Object state change records:
# # # #
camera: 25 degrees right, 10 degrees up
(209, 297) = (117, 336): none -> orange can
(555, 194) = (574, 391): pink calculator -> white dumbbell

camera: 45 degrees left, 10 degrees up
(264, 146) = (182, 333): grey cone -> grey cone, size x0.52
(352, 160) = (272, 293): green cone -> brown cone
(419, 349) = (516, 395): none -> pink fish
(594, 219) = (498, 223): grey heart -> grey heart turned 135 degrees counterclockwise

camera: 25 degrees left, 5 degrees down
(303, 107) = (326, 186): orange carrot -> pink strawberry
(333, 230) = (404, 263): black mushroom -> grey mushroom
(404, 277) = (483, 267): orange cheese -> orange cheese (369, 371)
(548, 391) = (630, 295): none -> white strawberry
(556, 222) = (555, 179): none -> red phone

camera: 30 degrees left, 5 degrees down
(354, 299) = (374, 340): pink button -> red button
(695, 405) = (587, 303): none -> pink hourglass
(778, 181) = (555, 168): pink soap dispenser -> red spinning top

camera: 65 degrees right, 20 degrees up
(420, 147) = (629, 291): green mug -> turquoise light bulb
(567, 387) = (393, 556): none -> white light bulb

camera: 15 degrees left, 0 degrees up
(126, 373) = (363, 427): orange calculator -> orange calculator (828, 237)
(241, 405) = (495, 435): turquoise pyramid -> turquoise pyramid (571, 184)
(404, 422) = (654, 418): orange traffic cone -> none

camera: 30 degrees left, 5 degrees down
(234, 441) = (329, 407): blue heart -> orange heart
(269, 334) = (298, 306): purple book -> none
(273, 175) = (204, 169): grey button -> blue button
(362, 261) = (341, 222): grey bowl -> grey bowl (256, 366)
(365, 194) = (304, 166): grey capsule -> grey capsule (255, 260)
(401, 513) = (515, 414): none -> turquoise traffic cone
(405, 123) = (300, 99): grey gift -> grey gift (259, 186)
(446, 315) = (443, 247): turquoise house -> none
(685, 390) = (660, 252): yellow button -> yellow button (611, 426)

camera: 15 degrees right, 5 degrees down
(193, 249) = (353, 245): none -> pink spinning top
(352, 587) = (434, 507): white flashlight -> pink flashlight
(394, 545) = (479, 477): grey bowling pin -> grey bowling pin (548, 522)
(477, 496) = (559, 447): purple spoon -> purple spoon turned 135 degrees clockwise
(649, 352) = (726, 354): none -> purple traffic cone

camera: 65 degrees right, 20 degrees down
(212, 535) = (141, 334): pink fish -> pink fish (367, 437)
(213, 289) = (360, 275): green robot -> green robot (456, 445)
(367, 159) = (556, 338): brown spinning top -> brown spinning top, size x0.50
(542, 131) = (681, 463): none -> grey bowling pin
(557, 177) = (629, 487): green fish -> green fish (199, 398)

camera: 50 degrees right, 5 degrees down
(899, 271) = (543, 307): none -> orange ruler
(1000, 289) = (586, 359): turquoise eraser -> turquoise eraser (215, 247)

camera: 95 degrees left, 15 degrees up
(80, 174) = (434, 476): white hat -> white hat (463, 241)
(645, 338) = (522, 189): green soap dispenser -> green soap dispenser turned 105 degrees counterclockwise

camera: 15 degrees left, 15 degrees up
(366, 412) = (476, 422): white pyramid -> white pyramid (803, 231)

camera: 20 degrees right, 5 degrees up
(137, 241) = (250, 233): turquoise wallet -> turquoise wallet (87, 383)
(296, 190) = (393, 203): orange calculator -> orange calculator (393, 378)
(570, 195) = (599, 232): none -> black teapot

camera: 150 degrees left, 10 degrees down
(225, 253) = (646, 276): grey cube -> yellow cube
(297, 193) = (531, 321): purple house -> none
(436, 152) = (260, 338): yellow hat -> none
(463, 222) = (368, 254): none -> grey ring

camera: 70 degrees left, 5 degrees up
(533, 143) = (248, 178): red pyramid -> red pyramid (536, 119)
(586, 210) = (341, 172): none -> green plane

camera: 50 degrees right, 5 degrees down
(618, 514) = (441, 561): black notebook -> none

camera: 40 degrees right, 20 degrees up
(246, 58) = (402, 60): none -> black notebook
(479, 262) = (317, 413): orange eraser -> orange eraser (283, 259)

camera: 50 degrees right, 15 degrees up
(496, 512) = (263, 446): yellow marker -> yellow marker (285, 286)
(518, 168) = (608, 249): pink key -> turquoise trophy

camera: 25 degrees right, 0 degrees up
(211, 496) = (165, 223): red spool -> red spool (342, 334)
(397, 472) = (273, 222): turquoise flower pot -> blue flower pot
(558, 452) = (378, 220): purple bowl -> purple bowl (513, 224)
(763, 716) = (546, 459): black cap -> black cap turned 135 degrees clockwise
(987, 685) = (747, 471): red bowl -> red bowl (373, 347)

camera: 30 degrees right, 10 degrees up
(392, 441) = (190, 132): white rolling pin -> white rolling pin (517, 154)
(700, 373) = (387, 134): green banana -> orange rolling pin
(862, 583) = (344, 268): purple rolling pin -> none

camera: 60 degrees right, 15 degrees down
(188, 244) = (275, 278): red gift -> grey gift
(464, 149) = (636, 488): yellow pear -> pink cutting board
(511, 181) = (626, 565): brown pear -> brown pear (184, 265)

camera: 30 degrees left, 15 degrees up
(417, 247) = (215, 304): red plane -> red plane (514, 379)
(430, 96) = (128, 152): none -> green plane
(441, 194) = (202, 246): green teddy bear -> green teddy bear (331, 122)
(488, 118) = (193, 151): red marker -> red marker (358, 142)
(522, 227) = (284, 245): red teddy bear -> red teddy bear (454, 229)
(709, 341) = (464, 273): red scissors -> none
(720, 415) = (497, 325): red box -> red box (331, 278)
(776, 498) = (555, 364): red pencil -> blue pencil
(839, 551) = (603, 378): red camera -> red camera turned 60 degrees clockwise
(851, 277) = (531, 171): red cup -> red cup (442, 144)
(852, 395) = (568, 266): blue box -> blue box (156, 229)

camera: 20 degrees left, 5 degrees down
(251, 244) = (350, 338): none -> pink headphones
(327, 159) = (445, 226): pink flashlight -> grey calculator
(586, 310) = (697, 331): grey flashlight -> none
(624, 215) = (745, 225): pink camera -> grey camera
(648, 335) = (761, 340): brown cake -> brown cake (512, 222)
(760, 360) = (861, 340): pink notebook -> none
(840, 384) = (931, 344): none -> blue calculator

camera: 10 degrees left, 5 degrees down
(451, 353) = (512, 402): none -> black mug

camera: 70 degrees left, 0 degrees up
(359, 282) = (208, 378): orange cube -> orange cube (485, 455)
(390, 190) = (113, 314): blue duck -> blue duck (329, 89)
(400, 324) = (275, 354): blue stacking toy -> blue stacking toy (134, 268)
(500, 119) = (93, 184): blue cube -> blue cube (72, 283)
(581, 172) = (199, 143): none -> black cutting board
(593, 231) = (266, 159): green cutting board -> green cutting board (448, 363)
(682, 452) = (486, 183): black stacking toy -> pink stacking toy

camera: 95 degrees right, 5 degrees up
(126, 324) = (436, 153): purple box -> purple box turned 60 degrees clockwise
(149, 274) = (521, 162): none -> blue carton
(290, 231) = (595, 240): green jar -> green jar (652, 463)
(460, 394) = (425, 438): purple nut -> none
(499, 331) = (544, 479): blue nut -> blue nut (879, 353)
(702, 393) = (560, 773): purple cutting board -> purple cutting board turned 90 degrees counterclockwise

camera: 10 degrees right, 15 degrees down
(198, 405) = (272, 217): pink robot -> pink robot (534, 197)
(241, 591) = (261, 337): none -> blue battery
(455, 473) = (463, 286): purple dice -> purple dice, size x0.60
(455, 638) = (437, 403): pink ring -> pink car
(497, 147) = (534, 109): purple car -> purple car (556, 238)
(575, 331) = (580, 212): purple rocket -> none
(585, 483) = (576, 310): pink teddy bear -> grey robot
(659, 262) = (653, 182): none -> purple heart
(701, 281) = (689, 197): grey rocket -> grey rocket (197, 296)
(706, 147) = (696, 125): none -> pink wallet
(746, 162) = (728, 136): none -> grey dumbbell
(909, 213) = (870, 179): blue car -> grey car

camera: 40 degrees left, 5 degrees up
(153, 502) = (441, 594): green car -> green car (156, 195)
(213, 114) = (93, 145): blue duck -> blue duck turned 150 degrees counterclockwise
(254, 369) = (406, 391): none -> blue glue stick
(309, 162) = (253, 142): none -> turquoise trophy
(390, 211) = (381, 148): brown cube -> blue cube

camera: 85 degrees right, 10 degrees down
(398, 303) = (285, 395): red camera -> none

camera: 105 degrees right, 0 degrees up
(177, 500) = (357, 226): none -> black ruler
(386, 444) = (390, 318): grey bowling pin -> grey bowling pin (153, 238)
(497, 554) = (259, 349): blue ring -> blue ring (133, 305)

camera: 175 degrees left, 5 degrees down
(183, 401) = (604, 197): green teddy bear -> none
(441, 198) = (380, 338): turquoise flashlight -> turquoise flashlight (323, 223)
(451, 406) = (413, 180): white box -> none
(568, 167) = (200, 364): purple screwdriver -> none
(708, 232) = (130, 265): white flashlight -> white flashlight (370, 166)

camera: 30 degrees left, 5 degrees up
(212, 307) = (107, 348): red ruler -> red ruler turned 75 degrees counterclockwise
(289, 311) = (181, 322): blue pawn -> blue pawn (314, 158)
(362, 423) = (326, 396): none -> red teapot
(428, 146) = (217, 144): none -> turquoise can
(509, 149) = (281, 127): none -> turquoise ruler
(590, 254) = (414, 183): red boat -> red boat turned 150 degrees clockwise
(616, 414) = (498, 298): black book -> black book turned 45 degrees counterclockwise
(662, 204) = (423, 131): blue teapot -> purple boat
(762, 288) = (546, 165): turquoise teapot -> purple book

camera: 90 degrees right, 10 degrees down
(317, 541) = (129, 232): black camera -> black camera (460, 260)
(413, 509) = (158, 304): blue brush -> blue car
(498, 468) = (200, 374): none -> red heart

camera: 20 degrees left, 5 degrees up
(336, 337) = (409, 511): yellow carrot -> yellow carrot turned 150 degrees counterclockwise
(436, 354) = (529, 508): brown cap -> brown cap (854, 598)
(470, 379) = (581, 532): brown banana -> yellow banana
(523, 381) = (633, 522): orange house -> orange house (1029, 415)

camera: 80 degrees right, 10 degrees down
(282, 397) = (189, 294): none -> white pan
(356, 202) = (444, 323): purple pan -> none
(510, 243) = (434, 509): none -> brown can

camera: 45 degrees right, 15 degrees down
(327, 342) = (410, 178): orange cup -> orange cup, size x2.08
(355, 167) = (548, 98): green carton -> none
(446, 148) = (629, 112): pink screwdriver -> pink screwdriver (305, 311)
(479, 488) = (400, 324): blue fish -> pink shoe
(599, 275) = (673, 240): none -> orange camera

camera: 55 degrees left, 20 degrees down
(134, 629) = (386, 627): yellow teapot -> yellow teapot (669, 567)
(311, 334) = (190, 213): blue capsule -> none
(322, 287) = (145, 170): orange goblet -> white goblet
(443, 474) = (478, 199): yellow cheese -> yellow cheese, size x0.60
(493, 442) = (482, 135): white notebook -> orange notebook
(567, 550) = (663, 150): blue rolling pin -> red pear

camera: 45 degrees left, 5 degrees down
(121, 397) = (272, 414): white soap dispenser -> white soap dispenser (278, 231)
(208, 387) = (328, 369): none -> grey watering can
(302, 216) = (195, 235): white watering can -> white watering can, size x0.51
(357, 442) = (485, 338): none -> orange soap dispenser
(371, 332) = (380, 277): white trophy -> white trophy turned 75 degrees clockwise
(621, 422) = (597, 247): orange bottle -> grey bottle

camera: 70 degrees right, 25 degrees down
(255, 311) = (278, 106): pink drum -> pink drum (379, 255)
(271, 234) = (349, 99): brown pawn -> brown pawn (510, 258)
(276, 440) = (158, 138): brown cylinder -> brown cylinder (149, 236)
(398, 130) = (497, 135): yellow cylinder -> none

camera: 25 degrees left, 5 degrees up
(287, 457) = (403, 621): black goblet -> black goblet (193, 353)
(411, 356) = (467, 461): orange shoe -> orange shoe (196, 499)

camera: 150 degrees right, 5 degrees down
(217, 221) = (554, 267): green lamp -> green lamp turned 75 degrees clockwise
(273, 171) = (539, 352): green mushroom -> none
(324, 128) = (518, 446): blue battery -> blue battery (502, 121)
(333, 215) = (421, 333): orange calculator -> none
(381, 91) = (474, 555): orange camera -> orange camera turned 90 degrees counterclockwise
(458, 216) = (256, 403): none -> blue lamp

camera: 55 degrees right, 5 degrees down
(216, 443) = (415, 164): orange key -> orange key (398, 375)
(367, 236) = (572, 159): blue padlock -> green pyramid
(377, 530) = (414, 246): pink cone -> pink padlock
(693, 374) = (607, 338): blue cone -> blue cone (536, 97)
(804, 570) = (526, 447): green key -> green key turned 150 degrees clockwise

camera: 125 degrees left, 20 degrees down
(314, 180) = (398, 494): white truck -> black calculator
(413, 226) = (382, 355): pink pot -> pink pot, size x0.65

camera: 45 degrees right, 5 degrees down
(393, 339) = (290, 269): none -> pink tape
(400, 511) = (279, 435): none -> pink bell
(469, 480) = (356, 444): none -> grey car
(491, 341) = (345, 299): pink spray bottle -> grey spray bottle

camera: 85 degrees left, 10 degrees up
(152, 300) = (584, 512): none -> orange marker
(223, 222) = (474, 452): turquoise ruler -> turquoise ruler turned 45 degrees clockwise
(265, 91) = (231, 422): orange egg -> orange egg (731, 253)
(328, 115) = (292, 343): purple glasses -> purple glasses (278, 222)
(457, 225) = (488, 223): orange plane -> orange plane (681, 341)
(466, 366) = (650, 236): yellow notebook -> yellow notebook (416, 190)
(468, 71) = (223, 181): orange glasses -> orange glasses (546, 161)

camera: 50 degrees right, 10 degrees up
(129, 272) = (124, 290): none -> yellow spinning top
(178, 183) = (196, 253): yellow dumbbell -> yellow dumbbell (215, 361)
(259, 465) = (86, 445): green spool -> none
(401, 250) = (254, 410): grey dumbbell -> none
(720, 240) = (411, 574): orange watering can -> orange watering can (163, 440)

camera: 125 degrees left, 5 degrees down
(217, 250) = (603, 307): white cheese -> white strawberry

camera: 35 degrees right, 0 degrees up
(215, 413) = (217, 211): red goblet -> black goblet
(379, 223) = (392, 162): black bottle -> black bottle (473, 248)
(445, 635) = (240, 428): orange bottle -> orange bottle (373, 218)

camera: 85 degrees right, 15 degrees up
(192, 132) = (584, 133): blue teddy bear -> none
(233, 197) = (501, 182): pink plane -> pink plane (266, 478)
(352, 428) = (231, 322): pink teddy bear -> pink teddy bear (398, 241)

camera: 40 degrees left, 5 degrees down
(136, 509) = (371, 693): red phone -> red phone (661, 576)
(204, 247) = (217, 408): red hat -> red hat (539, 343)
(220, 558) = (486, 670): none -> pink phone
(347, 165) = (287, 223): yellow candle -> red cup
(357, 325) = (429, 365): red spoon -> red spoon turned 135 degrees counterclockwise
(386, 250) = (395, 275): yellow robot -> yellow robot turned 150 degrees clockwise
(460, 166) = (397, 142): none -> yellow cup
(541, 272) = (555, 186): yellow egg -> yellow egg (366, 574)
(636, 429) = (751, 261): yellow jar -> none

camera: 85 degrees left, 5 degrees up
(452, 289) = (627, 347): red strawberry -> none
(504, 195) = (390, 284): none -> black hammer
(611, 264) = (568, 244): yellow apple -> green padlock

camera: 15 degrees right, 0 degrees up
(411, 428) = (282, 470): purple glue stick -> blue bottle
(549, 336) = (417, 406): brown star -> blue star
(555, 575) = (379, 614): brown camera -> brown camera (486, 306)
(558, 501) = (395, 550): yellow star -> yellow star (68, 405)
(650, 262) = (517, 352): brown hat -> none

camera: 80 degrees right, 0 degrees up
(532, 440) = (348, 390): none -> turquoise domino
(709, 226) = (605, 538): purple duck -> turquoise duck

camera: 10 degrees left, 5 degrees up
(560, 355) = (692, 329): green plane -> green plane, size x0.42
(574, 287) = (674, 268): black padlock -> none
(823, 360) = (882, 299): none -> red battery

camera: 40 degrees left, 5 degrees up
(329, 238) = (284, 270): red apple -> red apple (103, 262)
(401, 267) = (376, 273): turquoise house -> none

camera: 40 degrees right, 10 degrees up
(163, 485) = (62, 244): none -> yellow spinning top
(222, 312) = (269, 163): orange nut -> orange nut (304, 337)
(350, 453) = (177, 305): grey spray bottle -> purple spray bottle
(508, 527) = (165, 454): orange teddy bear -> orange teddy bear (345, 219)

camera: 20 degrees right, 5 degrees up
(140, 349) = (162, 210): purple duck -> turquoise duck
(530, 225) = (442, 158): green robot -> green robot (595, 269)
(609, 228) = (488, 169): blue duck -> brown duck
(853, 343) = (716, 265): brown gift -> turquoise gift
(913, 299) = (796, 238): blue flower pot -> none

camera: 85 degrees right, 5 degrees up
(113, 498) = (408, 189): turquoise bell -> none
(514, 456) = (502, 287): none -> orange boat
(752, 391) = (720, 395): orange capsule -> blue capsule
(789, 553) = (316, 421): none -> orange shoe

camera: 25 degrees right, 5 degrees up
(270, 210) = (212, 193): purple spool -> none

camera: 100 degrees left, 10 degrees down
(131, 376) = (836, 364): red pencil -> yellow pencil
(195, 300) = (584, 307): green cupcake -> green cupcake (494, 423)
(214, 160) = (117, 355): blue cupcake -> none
# # # #
▶ [Exercise description]: The answer must be an exact copy of the lines from the one containing "(270, 210) = (212, 193): purple spool -> none" through the last line of the records, both included.

▶ [Exercise answer]:
(270, 210) = (212, 193): purple spool -> none

camera: 100 degrees left, 10 degrees down
(131, 376) = (836, 364): red pencil -> yellow pencil
(195, 300) = (584, 307): green cupcake -> green cupcake (494, 423)
(214, 160) = (117, 355): blue cupcake -> none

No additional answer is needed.